• [WHAT IS EXPECTED] Could you repeat the listing below exactly while leaving its pictures behind?

• [RECORDS TO PROCESS]
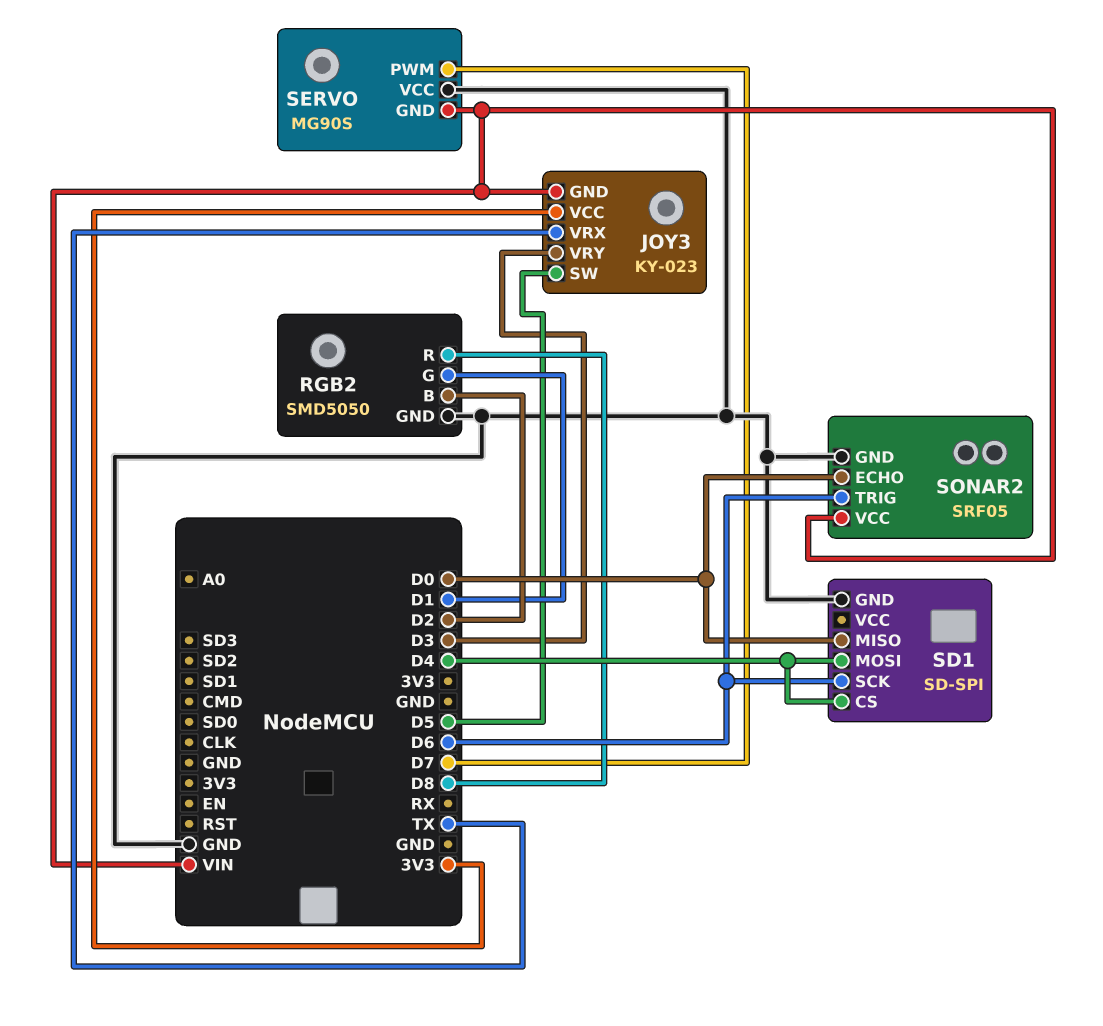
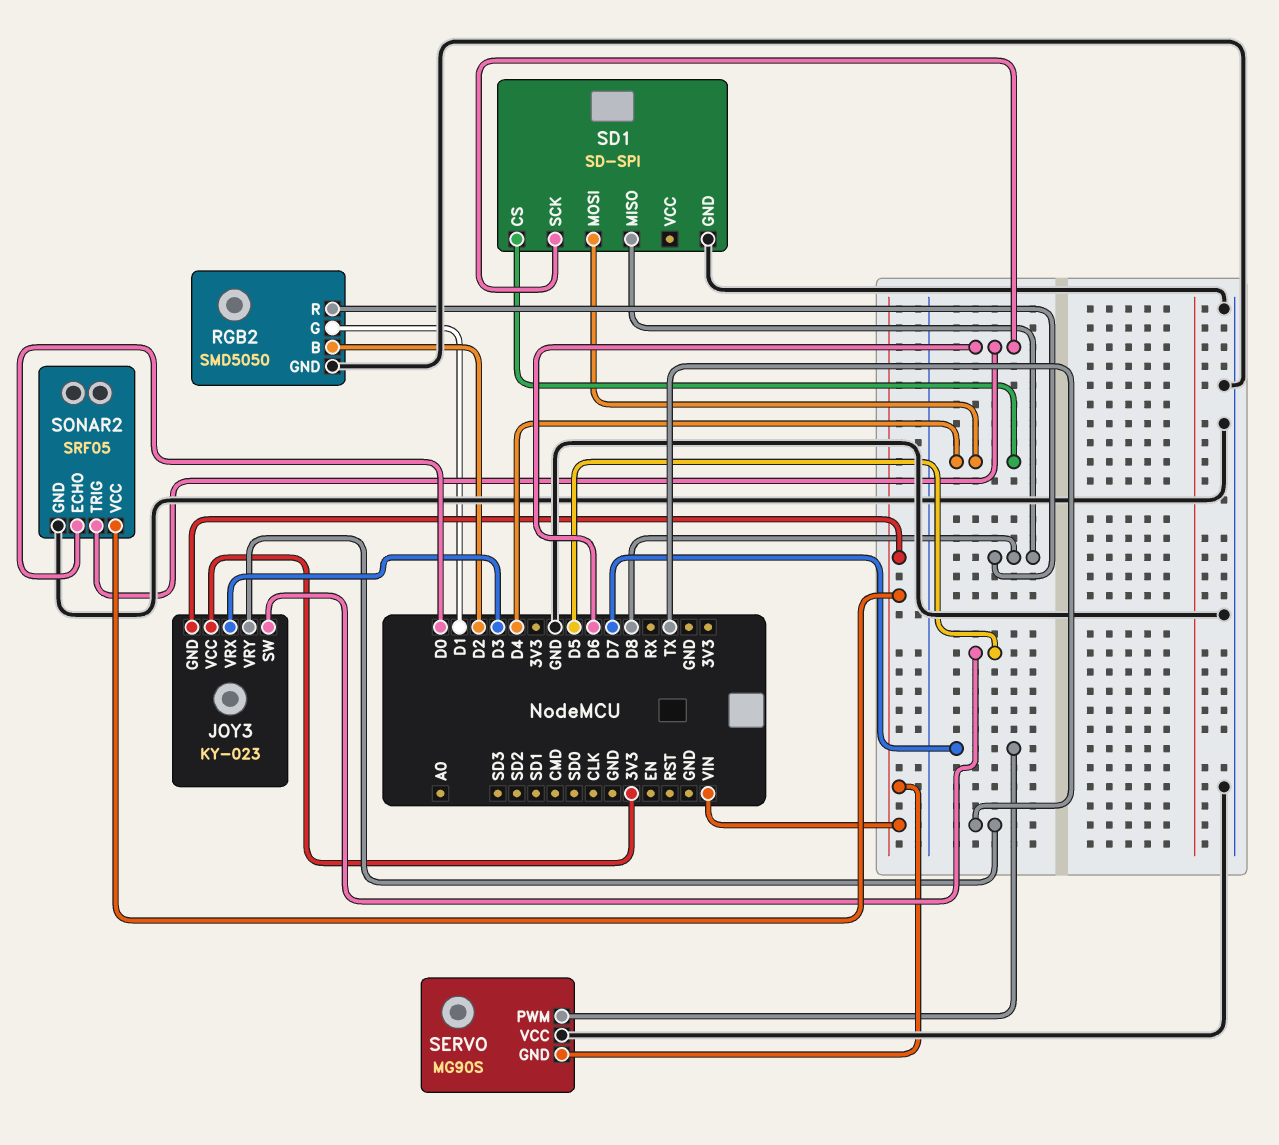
JOY3 pin VRX: TX -> D3
JOY3 pin VRY: D3 -> TX
SD1 pin MISO: D0 -> D8

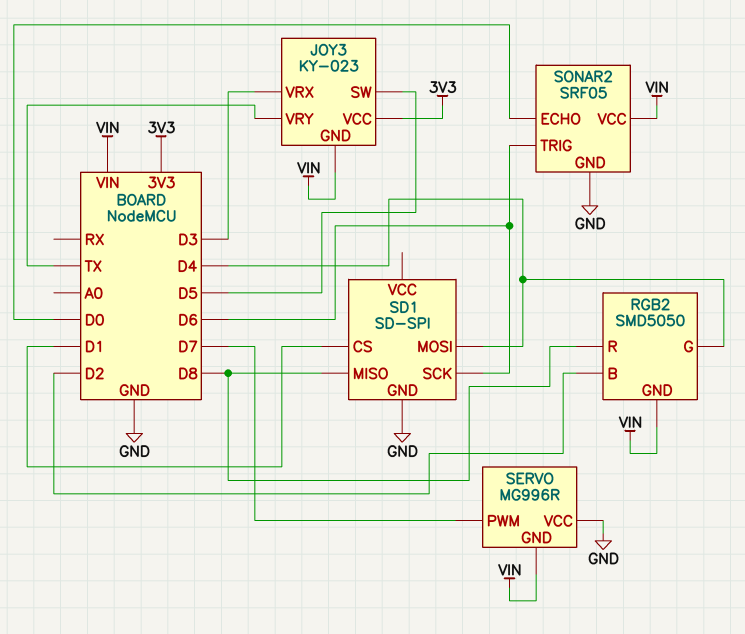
RGB2 pin G: D1 -> D4
RGB2 pin GND: GND -> VIN
SD1 pin CS: D4 -> D1
SERVO: MG90S -> MG996R

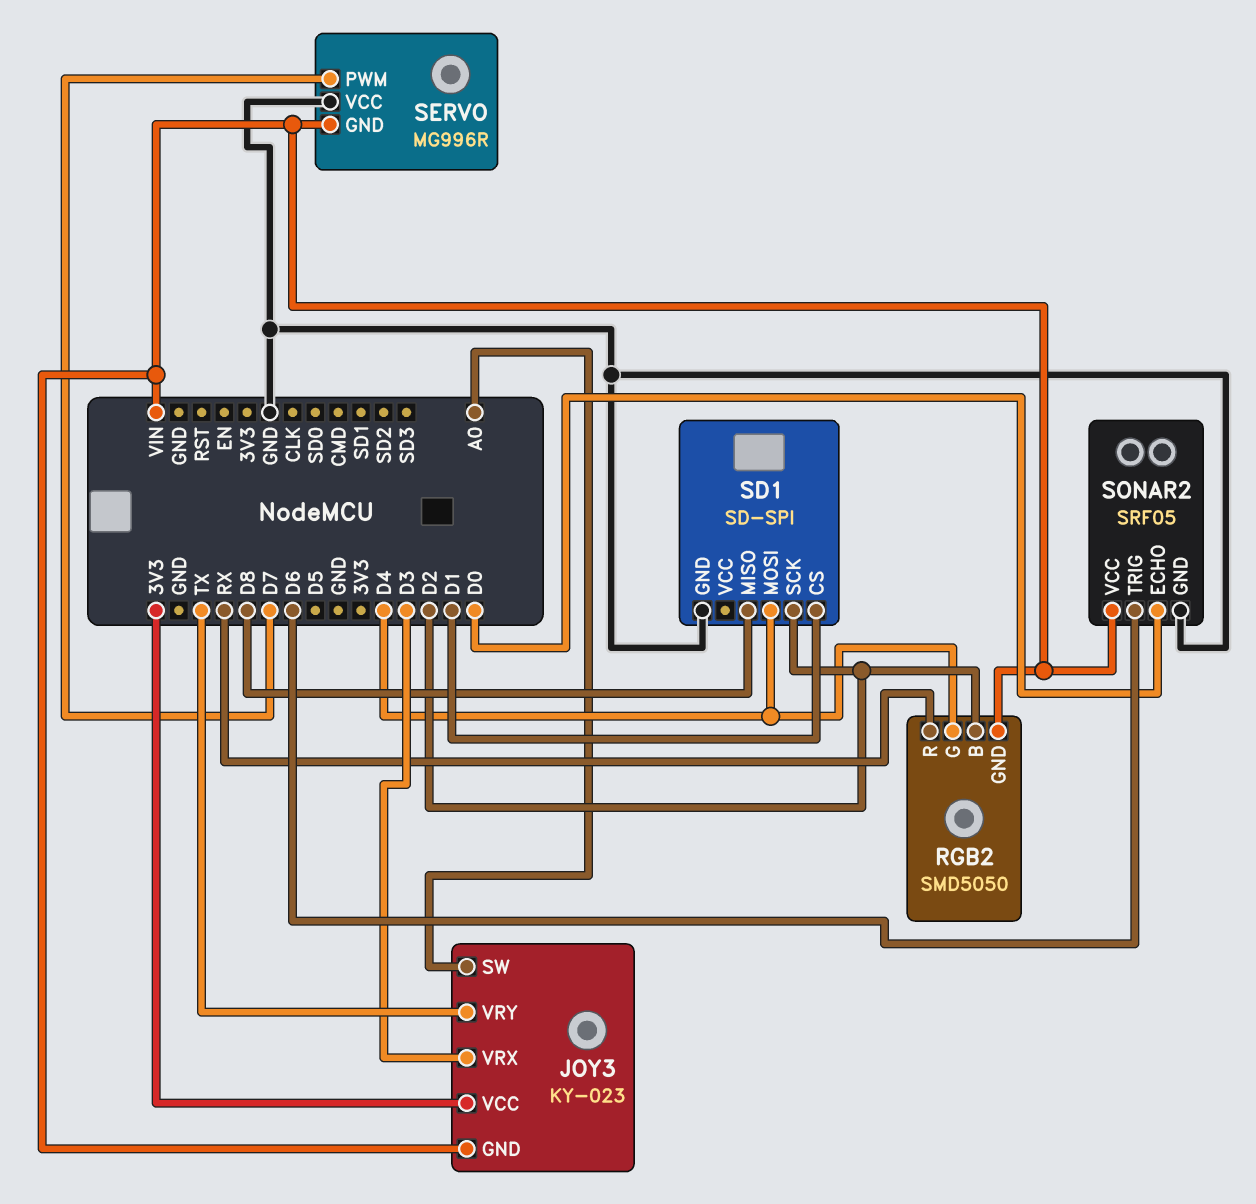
JOY3 pin SW: D5 -> A0
RGB2 pin R: D8 -> RX
SD1 pin SCK: D6 -> D2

• [EXPECTED ANSWER]
JOY3 pin VRX: TX -> D3
JOY3 pin VRY: D3 -> TX
SD1 pin MISO: D0 -> D8

RGB2 pin G: D1 -> D4
RGB2 pin GND: GND -> VIN
SD1 pin CS: D4 -> D1
SERVO: MG90S -> MG996R

JOY3 pin SW: D5 -> A0
RGB2 pin R: D8 -> RX
SD1 pin SCK: D6 -> D2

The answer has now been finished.